Aim of the exercise
Write out exactly the lines below that run from the one containing "Someone carried the spool" through the one containing "Someone put down the cup", both included, with no other lines.

Data excerpts
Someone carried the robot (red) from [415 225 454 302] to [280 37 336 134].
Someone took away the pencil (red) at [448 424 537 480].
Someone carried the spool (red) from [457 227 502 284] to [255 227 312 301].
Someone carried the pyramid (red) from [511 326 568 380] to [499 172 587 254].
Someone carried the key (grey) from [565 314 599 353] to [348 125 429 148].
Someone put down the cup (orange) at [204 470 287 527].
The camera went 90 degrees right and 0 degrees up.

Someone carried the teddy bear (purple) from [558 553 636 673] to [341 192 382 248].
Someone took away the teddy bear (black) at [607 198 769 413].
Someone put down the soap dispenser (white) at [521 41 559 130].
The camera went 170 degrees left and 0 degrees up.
* * *
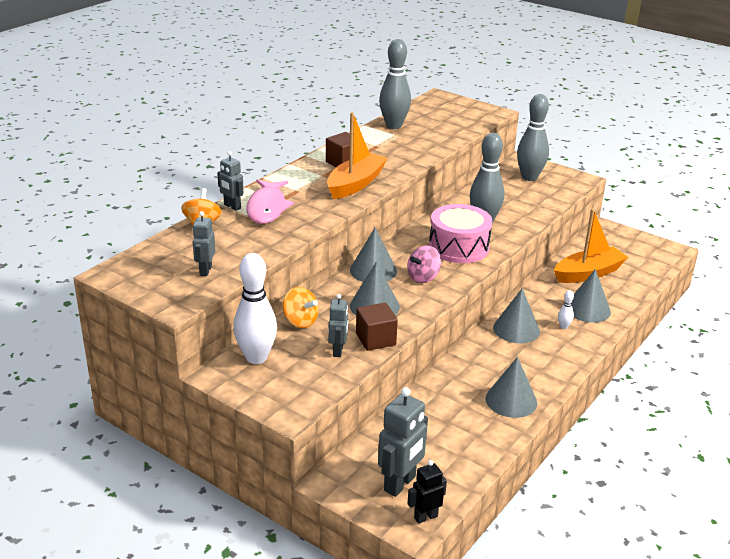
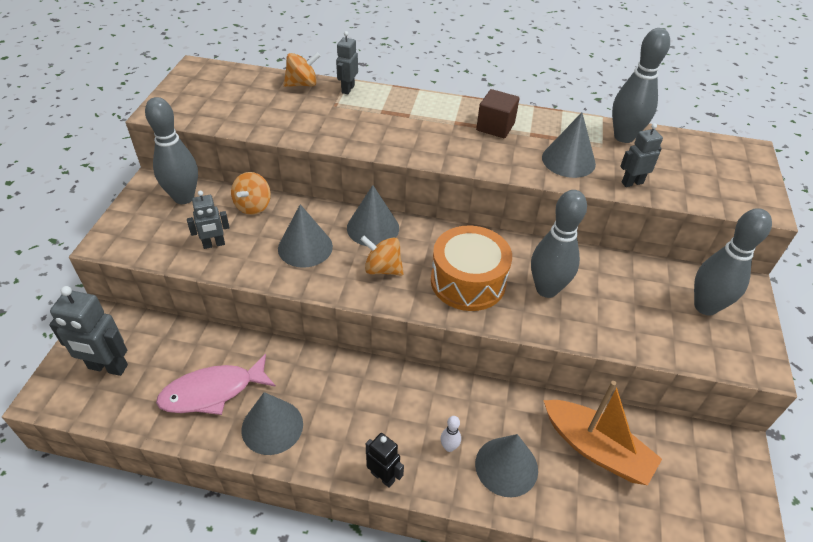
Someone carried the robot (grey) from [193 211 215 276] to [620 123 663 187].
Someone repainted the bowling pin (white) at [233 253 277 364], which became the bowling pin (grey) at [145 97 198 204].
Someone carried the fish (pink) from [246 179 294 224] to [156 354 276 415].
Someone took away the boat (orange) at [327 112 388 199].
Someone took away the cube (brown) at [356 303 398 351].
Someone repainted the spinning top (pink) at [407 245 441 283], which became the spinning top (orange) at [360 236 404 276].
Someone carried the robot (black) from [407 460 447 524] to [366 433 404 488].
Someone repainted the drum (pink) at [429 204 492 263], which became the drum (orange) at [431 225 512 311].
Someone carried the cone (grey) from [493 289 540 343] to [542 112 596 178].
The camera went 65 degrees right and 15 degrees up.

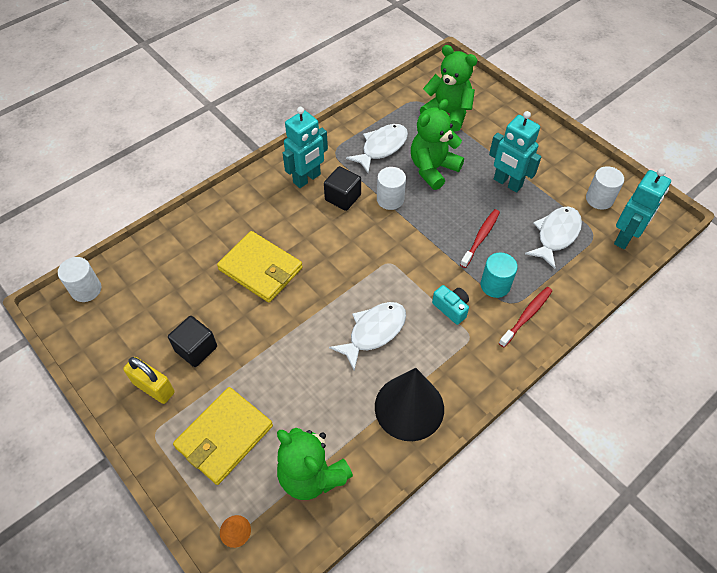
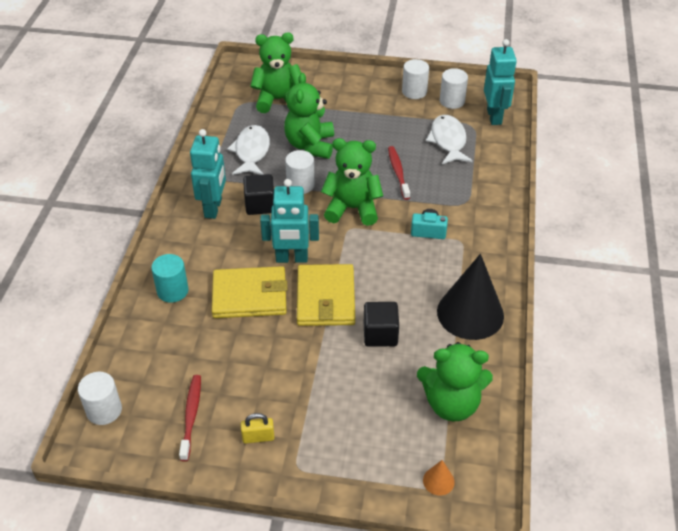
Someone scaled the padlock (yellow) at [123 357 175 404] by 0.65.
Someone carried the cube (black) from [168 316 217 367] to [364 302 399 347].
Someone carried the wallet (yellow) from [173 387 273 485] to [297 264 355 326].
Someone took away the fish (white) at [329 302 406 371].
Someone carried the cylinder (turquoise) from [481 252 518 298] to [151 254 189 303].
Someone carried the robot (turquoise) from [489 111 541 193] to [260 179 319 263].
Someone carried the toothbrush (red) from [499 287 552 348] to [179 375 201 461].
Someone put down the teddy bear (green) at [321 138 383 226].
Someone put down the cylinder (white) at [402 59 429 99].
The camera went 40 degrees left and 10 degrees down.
---
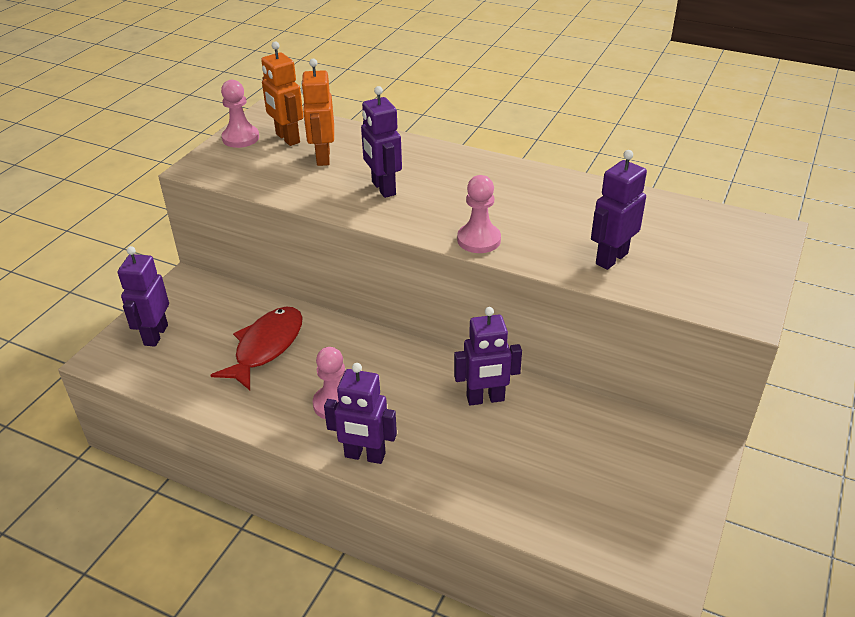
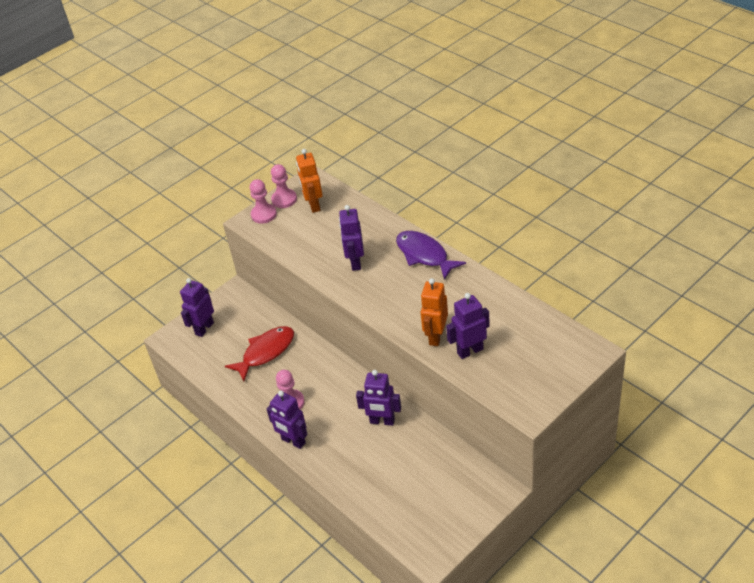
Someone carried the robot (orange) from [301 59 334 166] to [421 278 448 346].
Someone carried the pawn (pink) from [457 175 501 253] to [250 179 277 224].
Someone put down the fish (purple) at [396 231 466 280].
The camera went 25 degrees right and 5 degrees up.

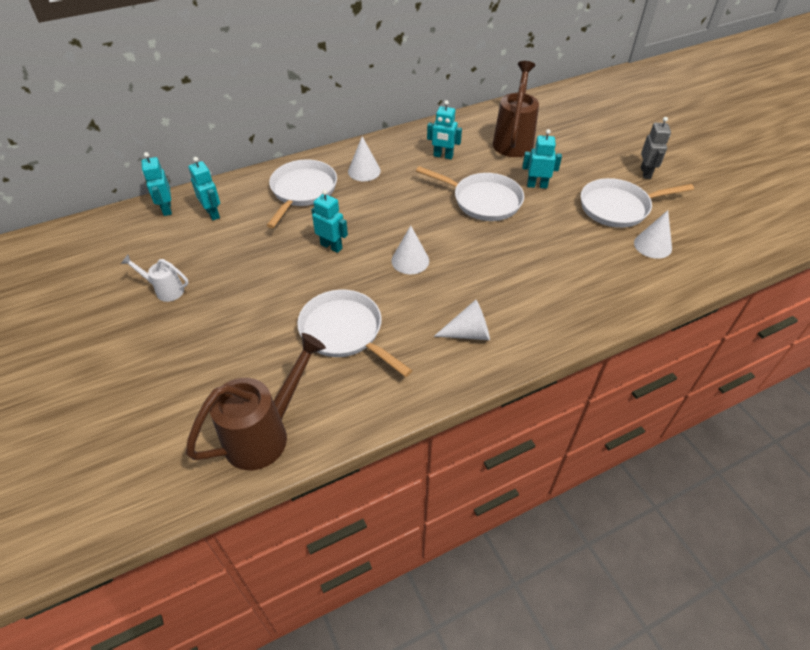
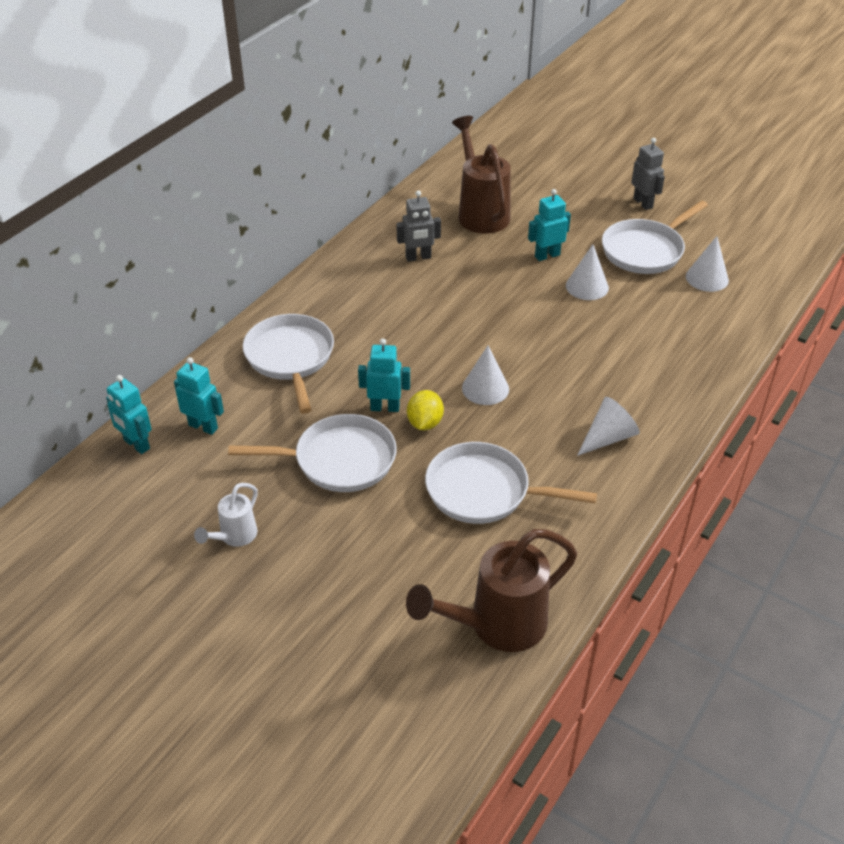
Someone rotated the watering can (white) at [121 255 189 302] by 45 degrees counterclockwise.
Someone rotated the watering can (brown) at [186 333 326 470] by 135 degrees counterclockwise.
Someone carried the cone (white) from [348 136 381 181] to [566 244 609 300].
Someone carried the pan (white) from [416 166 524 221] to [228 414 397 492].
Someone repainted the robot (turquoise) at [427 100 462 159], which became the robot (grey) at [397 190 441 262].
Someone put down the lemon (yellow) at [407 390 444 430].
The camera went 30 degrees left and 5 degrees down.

Response for this exercise
Someone carried the spool (red) from [457 227 502 284] to [255 227 312 301].
Someone carried the pyramid (red) from [511 326 568 380] to [499 172 587 254].
Someone carried the key (grey) from [565 314 599 353] to [348 125 429 148].
Someone put down the cup (orange) at [204 470 287 527].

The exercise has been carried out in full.